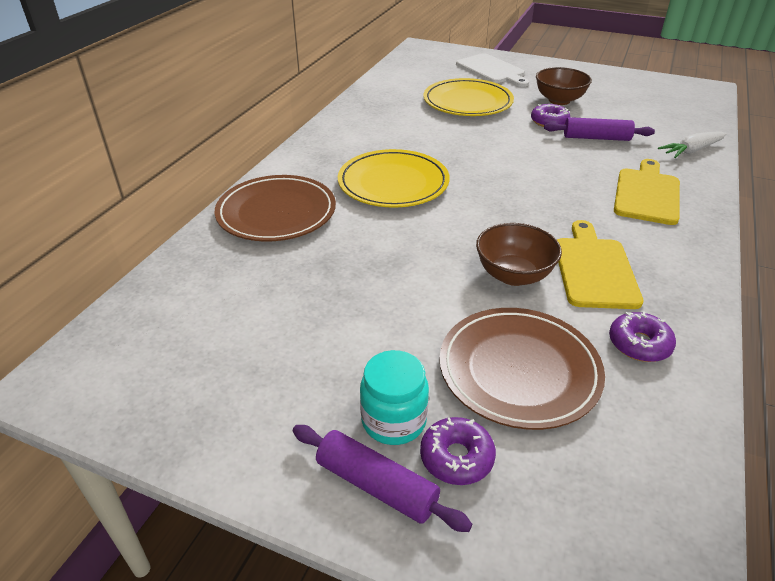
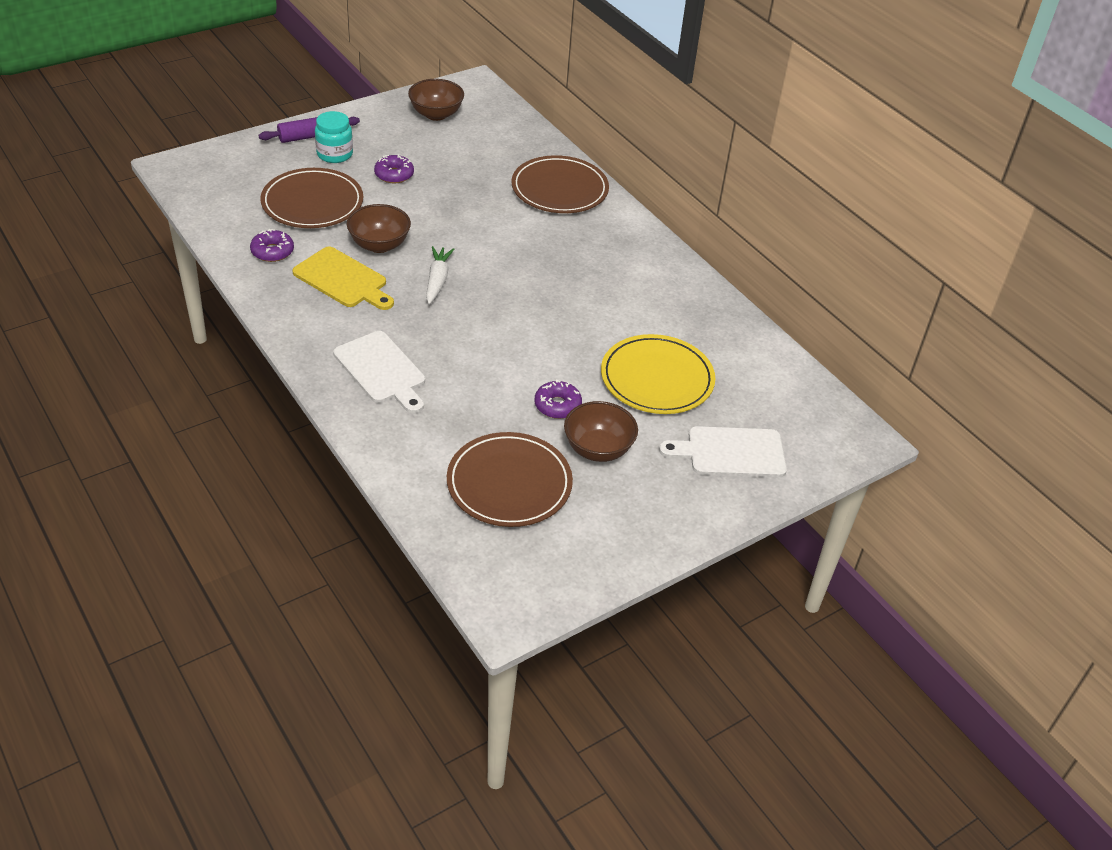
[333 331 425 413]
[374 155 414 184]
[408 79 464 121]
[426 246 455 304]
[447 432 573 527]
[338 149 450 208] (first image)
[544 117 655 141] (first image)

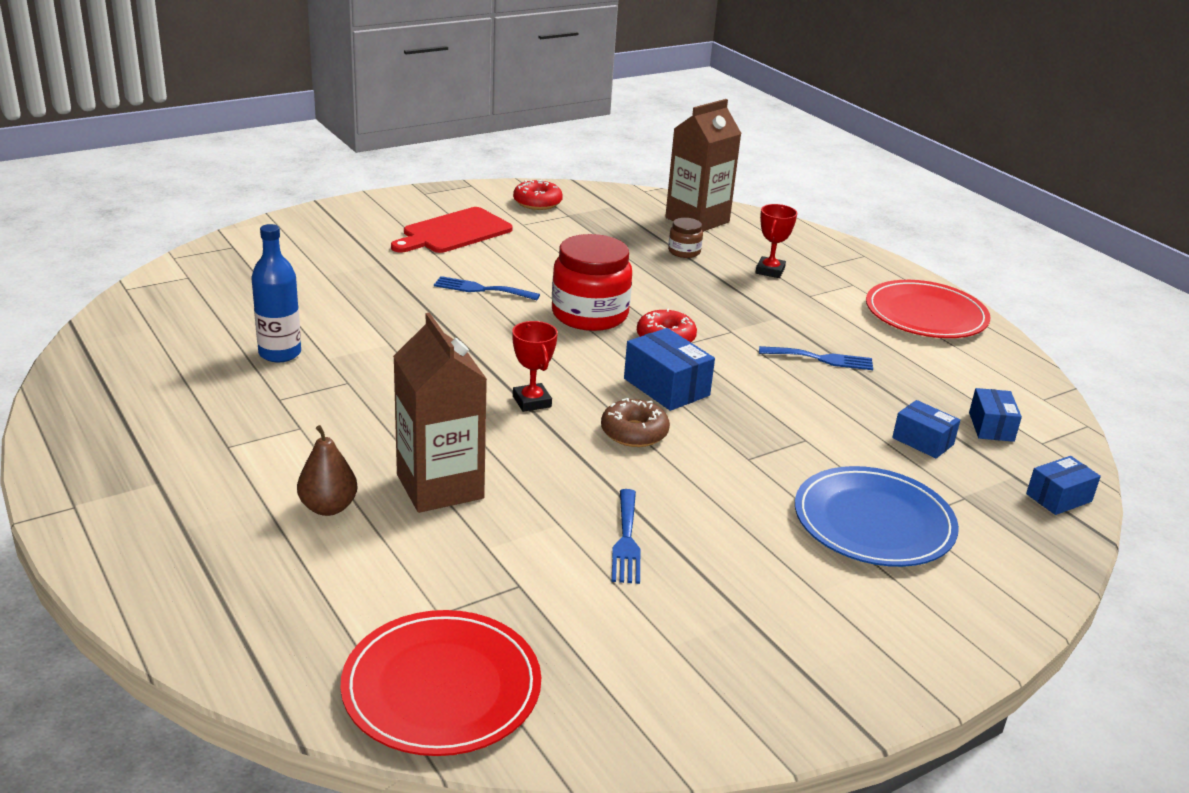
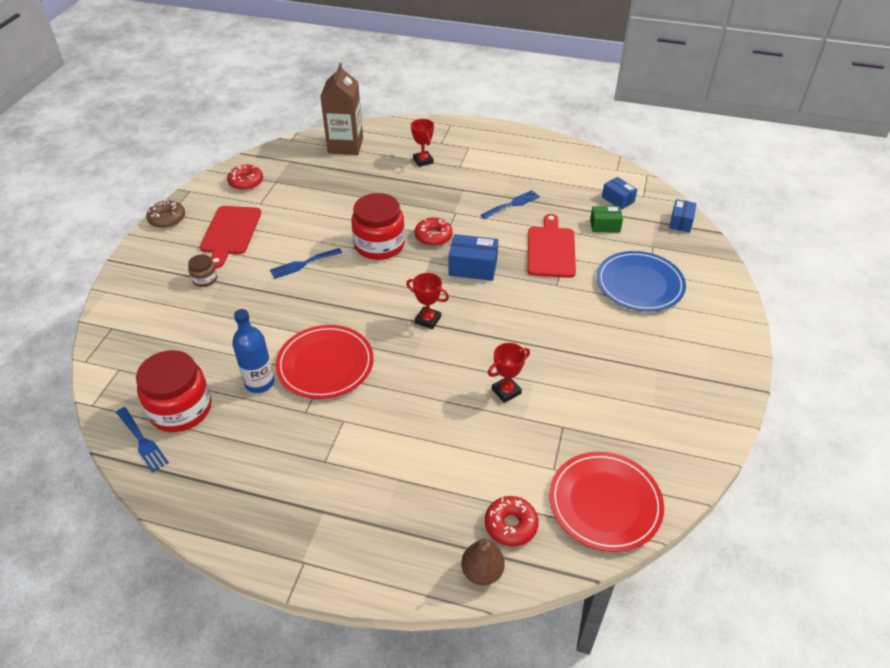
[116 407 169 472]
[136 350 212 432]
[146 199 185 228]
[188 254 217 287]
[276 325 374 399]
[461 538 505 585]
[485 496 539 546]
[488 343 530 403]
[527 214 576 278]
[590 206 623 232]
[393 312 487 513] (first image)

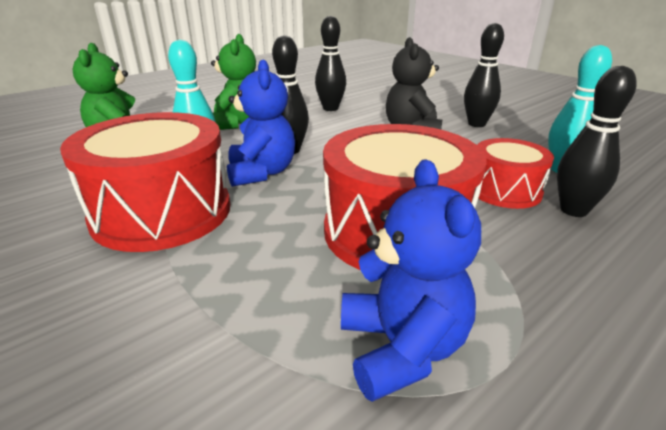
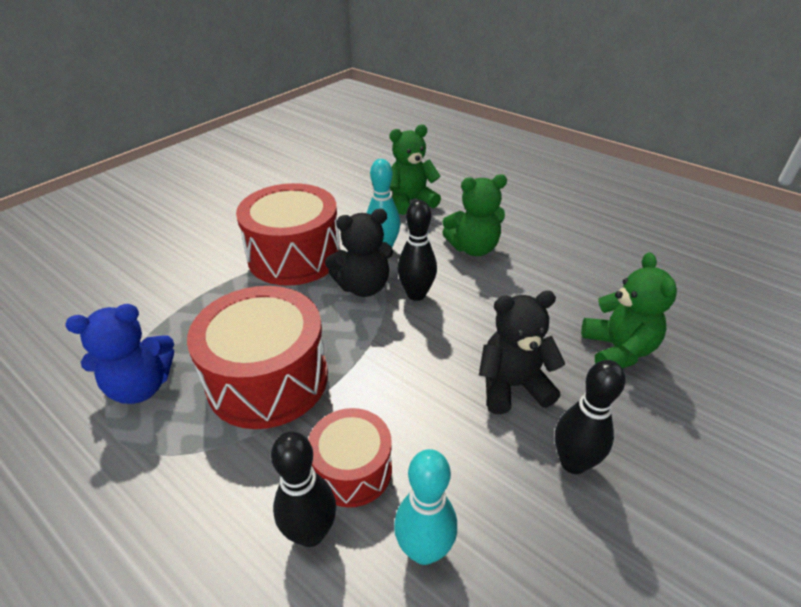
[325 209 393 297]
[581 253 677 368]
[315 16 346 111] (first image)

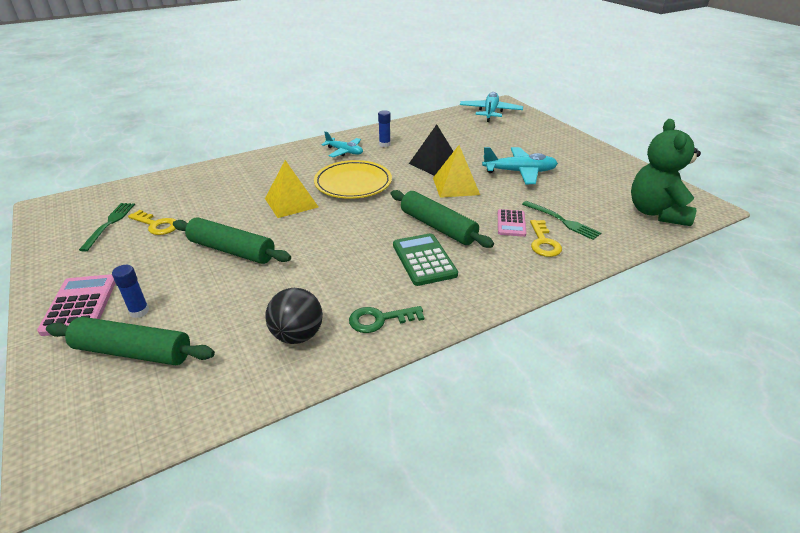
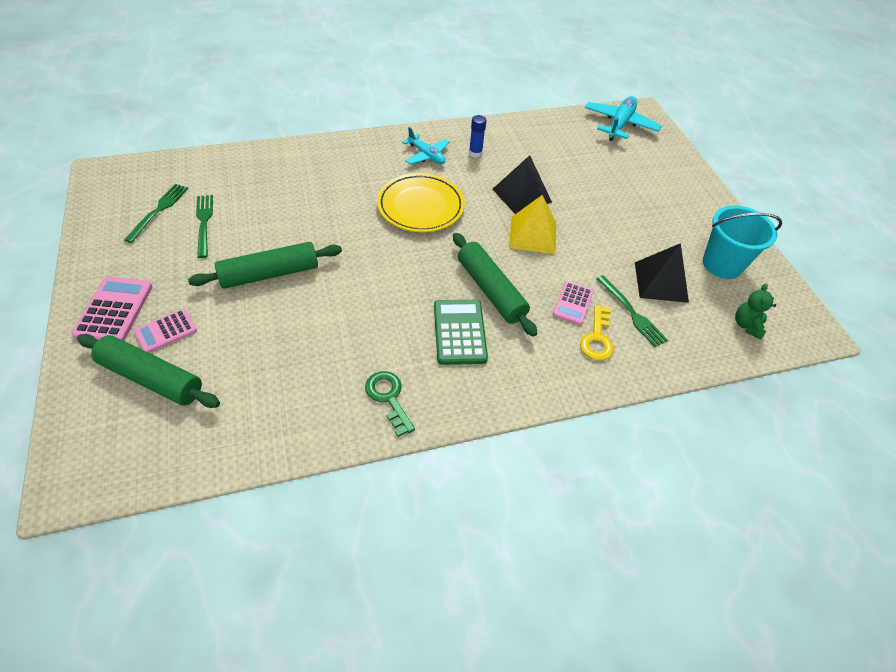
[134 309 197 353]
[188 242 342 289]
[196 195 213 258]
[365 371 415 437]
[635 243 689 303]
[703 206 782 279]
[735 284 776 339]
[265 160 318 218] (first image)
[265 288 323 344] (first image)
[482 147 558 184] (first image)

**Task brief:** Keep the pictures out of your copy. Copy only the lines from the line that holds "[408 79 464 121]" through the last line of the listing above, both included.

**Task output:**
[408 79 464 121]
[426 246 455 304]
[447 432 573 527]
[338 149 450 208] (first image)
[544 117 655 141] (first image)

[116 407 169 472]
[136 350 212 432]
[146 199 185 228]
[188 254 217 287]
[276 325 374 399]
[461 538 505 585]
[485 496 539 546]
[488 343 530 403]
[527 214 576 278]
[590 206 623 232]
[393 312 487 513] (first image)

[325 209 393 297]
[581 253 677 368]
[315 16 346 111] (first image)

[134 309 197 353]
[188 242 342 289]
[196 195 213 258]
[365 371 415 437]
[635 243 689 303]
[703 206 782 279]
[735 284 776 339]
[265 160 318 218] (first image)
[265 288 323 344] (first image)
[482 147 558 184] (first image)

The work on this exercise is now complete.